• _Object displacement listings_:
%%

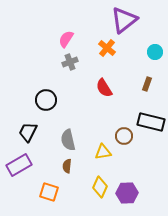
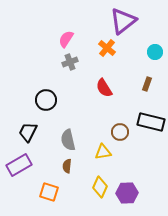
purple triangle: moved 1 px left, 1 px down
brown circle: moved 4 px left, 4 px up
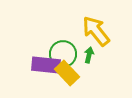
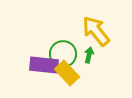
purple rectangle: moved 2 px left
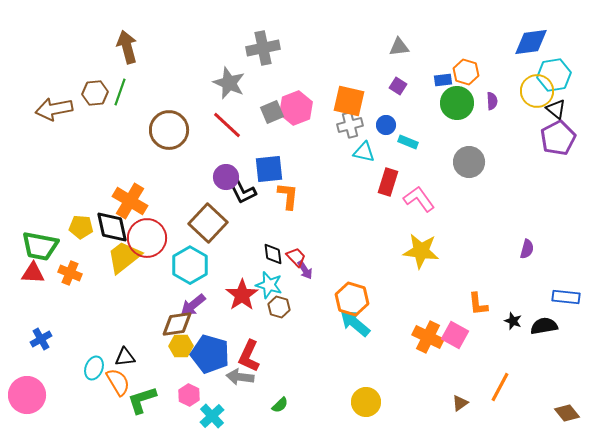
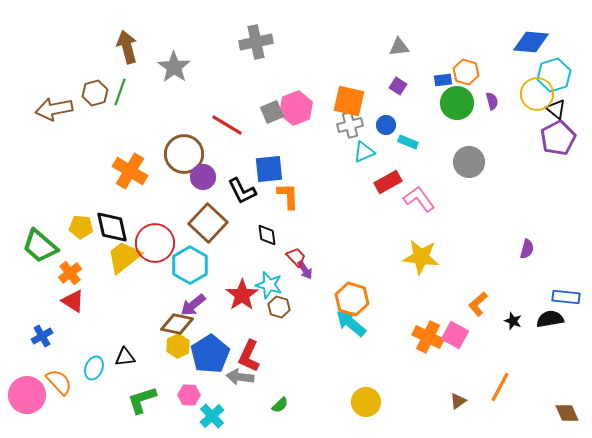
blue diamond at (531, 42): rotated 12 degrees clockwise
gray cross at (263, 48): moved 7 px left, 6 px up
cyan hexagon at (554, 75): rotated 8 degrees counterclockwise
gray star at (229, 83): moved 55 px left, 16 px up; rotated 12 degrees clockwise
yellow circle at (537, 91): moved 3 px down
brown hexagon at (95, 93): rotated 10 degrees counterclockwise
purple semicircle at (492, 101): rotated 12 degrees counterclockwise
red line at (227, 125): rotated 12 degrees counterclockwise
brown circle at (169, 130): moved 15 px right, 24 px down
cyan triangle at (364, 152): rotated 35 degrees counterclockwise
purple circle at (226, 177): moved 23 px left
red rectangle at (388, 182): rotated 44 degrees clockwise
orange L-shape at (288, 196): rotated 8 degrees counterclockwise
orange cross at (130, 201): moved 30 px up
red circle at (147, 238): moved 8 px right, 5 px down
green trapezoid at (40, 246): rotated 30 degrees clockwise
yellow star at (421, 251): moved 6 px down
black diamond at (273, 254): moved 6 px left, 19 px up
red triangle at (33, 273): moved 40 px right, 28 px down; rotated 30 degrees clockwise
orange cross at (70, 273): rotated 30 degrees clockwise
orange L-shape at (478, 304): rotated 55 degrees clockwise
cyan arrow at (355, 323): moved 4 px left
brown diamond at (177, 324): rotated 20 degrees clockwise
black semicircle at (544, 326): moved 6 px right, 7 px up
blue cross at (41, 339): moved 1 px right, 3 px up
yellow hexagon at (181, 346): moved 3 px left; rotated 25 degrees counterclockwise
blue pentagon at (210, 354): rotated 24 degrees clockwise
orange semicircle at (118, 382): moved 59 px left; rotated 12 degrees counterclockwise
pink hexagon at (189, 395): rotated 25 degrees counterclockwise
brown triangle at (460, 403): moved 2 px left, 2 px up
brown diamond at (567, 413): rotated 15 degrees clockwise
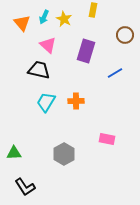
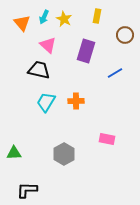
yellow rectangle: moved 4 px right, 6 px down
black L-shape: moved 2 px right, 3 px down; rotated 125 degrees clockwise
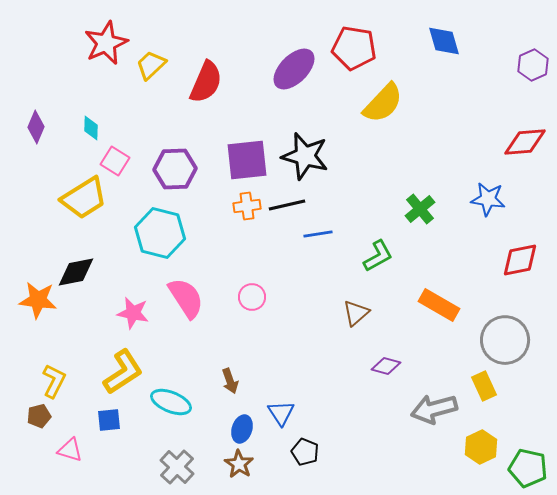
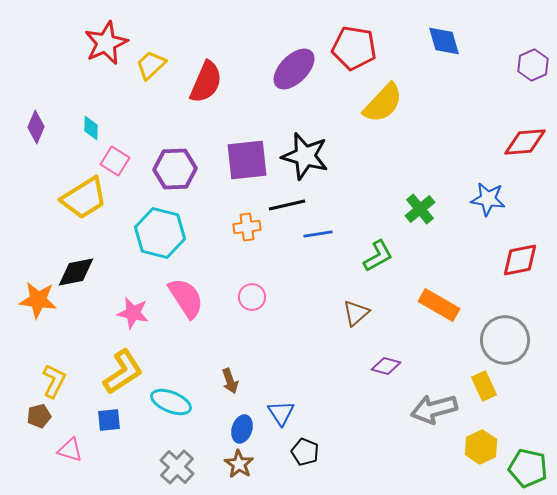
orange cross at (247, 206): moved 21 px down
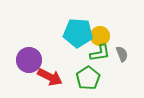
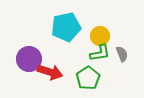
cyan pentagon: moved 12 px left, 6 px up; rotated 16 degrees counterclockwise
purple circle: moved 1 px up
red arrow: moved 5 px up; rotated 10 degrees counterclockwise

%%

• _WHAT YOU WILL DO_:
Leave the images aside and transcribe all entries exactly.

• _THE COMPLETED TASK_:
purple triangle: moved 1 px left, 1 px down
brown circle: moved 4 px left, 4 px up
purple rectangle: moved 2 px left
blue diamond at (531, 42): rotated 12 degrees clockwise
gray cross at (263, 48): moved 7 px left, 6 px up
cyan hexagon at (554, 75): rotated 8 degrees counterclockwise
gray star at (229, 83): moved 55 px left, 16 px up; rotated 12 degrees clockwise
yellow circle at (537, 91): moved 3 px down
brown hexagon at (95, 93): rotated 10 degrees counterclockwise
purple semicircle at (492, 101): rotated 12 degrees counterclockwise
red line at (227, 125): rotated 12 degrees counterclockwise
brown circle at (169, 130): moved 15 px right, 24 px down
cyan triangle at (364, 152): rotated 35 degrees counterclockwise
purple circle at (226, 177): moved 23 px left
red rectangle at (388, 182): rotated 44 degrees clockwise
orange L-shape at (288, 196): rotated 8 degrees counterclockwise
orange cross at (130, 201): moved 30 px up
red circle at (147, 238): moved 8 px right, 5 px down
green trapezoid at (40, 246): rotated 30 degrees clockwise
yellow star at (421, 251): moved 6 px down
black diamond at (273, 254): moved 6 px left, 19 px up
red triangle at (33, 273): moved 40 px right, 28 px down; rotated 30 degrees clockwise
orange cross at (70, 273): rotated 30 degrees clockwise
orange L-shape at (478, 304): rotated 55 degrees clockwise
cyan arrow at (355, 323): moved 4 px left
brown diamond at (177, 324): rotated 20 degrees clockwise
black semicircle at (544, 326): moved 6 px right, 7 px up
blue cross at (41, 339): moved 1 px right, 3 px up
yellow hexagon at (181, 346): moved 3 px left; rotated 25 degrees counterclockwise
blue pentagon at (210, 354): rotated 24 degrees clockwise
orange semicircle at (118, 382): moved 59 px left; rotated 12 degrees counterclockwise
pink hexagon at (189, 395): rotated 25 degrees counterclockwise
brown triangle at (460, 403): moved 2 px left, 2 px up
brown diamond at (567, 413): rotated 15 degrees clockwise
yellow rectangle: moved 4 px right, 6 px down
black L-shape: moved 2 px right, 3 px down; rotated 125 degrees clockwise
orange cross at (247, 206): moved 21 px down
cyan pentagon: moved 12 px left, 6 px up; rotated 16 degrees counterclockwise
purple circle: moved 1 px up
red arrow: moved 5 px up; rotated 10 degrees counterclockwise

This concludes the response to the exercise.